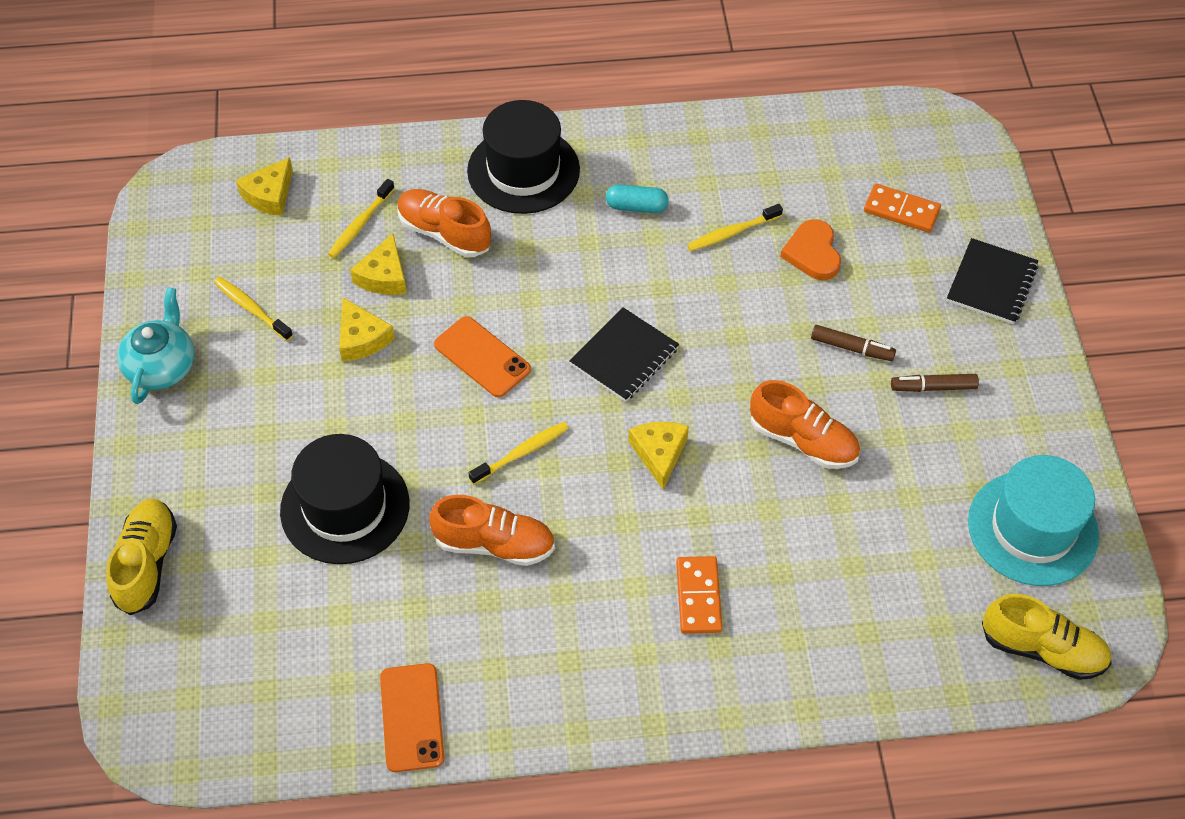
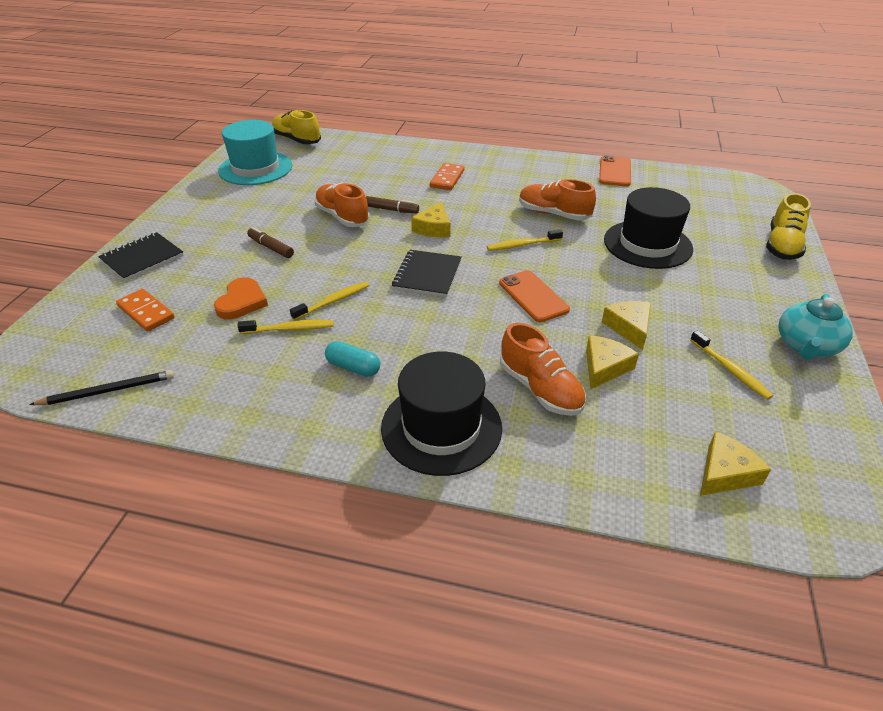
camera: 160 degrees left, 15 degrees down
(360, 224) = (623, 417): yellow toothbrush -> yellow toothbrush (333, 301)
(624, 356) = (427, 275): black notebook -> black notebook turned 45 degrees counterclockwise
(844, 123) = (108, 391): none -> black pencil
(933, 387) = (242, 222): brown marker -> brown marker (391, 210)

**YOUR OBJECTIVE:**
What you print must match the entries exactly, except that no pictures appear.

**WRITTEN REPLY:**
camera: 160 degrees left, 15 degrees down
(360, 224) = (623, 417): yellow toothbrush -> yellow toothbrush (333, 301)
(624, 356) = (427, 275): black notebook -> black notebook turned 45 degrees counterclockwise
(844, 123) = (108, 391): none -> black pencil
(933, 387) = (242, 222): brown marker -> brown marker (391, 210)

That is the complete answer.